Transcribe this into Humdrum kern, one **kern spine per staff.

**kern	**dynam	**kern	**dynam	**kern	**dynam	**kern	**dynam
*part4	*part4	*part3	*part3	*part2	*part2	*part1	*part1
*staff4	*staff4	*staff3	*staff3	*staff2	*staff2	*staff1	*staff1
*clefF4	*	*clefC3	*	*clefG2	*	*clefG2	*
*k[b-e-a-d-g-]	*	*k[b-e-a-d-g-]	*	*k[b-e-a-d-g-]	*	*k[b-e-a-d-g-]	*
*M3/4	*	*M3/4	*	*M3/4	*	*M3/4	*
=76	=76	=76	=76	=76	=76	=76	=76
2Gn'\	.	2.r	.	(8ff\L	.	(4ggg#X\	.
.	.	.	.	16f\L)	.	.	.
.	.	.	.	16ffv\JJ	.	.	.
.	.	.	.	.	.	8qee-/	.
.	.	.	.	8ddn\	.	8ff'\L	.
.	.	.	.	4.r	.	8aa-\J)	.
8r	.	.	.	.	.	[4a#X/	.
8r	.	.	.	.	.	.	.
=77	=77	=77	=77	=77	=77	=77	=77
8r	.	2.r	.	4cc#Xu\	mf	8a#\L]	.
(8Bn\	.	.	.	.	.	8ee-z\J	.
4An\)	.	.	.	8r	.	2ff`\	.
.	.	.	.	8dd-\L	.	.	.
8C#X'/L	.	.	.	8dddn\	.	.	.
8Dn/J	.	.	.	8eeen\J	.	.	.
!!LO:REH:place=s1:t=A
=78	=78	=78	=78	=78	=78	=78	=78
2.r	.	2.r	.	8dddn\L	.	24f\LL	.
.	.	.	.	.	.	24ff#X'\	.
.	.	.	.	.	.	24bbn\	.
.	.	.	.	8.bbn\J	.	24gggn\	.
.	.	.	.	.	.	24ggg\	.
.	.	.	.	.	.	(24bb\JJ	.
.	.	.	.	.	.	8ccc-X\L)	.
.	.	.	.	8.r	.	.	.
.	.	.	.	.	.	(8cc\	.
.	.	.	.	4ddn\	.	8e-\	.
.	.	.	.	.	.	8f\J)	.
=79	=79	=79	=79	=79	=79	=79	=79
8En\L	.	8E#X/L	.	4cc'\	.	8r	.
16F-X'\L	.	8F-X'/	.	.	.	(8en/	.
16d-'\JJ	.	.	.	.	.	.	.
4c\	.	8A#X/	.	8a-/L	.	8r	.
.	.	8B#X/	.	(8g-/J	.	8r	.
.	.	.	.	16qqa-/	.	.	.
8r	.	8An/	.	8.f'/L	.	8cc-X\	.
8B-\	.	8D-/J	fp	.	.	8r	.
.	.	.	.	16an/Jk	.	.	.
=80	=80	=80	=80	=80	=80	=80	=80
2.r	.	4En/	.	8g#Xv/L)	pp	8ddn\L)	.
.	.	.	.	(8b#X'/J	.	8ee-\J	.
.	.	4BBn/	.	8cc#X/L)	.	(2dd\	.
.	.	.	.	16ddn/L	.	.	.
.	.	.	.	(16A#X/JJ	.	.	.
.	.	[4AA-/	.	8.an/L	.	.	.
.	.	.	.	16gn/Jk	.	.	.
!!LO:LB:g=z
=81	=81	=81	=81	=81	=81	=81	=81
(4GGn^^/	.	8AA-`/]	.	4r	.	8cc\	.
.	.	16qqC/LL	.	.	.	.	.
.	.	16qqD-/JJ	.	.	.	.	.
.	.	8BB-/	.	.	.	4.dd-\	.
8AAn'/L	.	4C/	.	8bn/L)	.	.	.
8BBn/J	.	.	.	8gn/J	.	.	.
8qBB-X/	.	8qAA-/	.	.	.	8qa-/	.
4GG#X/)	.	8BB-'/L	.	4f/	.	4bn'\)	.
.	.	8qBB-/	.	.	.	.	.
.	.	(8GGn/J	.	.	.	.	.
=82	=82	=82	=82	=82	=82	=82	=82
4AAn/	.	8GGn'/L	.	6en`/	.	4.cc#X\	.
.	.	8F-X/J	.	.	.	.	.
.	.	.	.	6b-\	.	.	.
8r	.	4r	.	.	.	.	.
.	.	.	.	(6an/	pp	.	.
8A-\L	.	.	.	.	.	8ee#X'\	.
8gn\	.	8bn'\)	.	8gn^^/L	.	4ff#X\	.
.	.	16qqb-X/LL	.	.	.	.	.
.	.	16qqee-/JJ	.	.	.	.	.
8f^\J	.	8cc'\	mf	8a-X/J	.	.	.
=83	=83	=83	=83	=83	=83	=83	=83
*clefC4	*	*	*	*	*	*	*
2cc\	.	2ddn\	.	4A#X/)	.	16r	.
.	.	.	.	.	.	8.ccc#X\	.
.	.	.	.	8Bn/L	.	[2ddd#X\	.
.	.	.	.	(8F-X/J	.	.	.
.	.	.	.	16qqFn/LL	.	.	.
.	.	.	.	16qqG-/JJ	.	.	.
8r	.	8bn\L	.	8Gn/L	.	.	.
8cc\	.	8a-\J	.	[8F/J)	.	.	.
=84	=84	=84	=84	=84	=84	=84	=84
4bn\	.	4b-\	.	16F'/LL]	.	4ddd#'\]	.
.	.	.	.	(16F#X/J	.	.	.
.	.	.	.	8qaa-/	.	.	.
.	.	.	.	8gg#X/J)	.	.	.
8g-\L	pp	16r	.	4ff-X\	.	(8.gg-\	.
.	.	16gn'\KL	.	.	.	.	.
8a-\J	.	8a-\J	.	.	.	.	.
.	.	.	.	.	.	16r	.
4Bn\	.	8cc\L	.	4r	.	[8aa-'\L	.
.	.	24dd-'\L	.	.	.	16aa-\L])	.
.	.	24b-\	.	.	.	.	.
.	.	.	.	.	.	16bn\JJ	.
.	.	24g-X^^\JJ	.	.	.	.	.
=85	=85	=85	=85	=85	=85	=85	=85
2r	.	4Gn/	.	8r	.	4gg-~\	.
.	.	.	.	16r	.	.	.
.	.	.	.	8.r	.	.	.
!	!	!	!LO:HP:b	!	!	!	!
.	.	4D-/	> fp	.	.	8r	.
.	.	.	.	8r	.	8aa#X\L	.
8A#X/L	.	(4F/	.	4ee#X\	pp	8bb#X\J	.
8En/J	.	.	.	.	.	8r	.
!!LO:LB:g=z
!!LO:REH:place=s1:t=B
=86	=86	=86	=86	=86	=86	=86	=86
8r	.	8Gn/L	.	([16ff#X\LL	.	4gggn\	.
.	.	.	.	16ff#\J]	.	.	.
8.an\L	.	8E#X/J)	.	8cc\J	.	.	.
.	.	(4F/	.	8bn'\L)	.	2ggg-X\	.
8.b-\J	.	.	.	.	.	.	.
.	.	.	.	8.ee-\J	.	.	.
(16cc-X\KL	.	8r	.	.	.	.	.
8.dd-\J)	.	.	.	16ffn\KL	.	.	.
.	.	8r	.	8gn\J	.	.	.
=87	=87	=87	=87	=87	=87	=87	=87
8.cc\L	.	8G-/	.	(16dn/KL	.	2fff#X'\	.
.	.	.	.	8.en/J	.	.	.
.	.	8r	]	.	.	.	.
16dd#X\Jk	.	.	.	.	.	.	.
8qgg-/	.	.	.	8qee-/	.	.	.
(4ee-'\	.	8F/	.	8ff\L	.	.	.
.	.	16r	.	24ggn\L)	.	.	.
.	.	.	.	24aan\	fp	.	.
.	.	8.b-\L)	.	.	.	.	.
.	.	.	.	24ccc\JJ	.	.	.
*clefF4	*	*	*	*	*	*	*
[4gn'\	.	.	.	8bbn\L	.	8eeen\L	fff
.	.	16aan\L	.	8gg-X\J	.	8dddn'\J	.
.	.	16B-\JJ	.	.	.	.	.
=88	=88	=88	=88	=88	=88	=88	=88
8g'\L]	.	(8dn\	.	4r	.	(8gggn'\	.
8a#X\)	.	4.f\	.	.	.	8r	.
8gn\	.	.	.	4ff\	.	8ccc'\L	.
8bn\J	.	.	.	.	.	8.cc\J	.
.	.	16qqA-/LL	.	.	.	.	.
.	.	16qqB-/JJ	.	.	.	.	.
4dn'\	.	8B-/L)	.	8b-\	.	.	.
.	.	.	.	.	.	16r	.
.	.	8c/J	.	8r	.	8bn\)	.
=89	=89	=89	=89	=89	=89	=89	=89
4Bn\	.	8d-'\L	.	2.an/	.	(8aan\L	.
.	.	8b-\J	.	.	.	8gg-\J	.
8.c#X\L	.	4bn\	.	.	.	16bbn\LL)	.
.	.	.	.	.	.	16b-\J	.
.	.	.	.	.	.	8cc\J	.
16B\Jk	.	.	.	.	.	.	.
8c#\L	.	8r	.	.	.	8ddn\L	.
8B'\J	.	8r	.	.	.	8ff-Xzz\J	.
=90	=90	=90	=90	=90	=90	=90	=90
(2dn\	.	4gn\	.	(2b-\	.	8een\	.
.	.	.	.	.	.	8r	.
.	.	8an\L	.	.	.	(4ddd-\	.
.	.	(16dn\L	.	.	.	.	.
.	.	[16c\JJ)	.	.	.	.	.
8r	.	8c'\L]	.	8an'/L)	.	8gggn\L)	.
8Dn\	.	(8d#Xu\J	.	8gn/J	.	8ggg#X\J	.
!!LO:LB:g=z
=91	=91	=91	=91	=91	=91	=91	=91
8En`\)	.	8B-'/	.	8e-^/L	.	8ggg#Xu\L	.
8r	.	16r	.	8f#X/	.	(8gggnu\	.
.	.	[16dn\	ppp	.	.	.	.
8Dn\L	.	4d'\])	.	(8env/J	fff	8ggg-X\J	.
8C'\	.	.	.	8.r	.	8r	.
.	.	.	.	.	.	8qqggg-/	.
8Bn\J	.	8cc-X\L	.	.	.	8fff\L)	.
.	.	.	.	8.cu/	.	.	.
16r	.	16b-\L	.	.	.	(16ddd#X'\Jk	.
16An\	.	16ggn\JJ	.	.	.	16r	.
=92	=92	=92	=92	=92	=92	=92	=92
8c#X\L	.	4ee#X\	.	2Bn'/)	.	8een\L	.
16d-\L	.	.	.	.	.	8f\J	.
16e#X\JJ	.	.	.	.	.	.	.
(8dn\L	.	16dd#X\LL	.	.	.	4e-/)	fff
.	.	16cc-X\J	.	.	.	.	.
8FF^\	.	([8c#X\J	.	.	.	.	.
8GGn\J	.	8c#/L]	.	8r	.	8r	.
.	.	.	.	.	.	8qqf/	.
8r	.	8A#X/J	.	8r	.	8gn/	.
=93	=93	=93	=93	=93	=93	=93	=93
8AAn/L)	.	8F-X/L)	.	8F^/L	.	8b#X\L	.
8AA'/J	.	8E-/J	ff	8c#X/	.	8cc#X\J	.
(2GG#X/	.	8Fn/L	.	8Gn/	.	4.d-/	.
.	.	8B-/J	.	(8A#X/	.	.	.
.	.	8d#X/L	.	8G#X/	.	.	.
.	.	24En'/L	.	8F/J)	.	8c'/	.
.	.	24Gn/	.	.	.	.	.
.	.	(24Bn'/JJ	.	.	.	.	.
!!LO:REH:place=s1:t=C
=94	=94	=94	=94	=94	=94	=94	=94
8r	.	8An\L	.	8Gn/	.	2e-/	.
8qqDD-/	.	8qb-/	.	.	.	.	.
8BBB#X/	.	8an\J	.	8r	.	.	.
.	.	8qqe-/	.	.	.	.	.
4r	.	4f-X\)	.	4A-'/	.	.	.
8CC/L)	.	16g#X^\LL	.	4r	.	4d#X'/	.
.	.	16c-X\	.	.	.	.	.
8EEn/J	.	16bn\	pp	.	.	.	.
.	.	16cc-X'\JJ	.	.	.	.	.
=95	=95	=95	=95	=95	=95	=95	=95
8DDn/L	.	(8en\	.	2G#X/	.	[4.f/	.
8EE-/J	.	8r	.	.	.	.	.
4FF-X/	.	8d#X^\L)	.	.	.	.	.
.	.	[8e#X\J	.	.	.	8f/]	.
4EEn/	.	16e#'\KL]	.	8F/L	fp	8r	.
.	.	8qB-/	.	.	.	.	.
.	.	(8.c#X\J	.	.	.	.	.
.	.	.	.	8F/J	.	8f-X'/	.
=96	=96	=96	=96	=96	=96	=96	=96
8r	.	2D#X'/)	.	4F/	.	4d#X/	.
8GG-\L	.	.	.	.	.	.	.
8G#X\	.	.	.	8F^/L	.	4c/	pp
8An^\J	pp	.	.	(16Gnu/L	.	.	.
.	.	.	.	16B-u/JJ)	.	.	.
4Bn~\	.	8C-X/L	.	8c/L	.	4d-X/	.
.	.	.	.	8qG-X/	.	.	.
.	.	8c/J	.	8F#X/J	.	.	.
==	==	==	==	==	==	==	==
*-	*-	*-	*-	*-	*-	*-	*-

REQUIREMENT:
Identify every line in the listing above that contains the string "place" and copy each of those lines.

OUTPUT OF THE EXERCISE:
!!LO:REH:place=s1:t=A
!!LO:REH:place=s1:t=B
!!LO:REH:place=s1:t=C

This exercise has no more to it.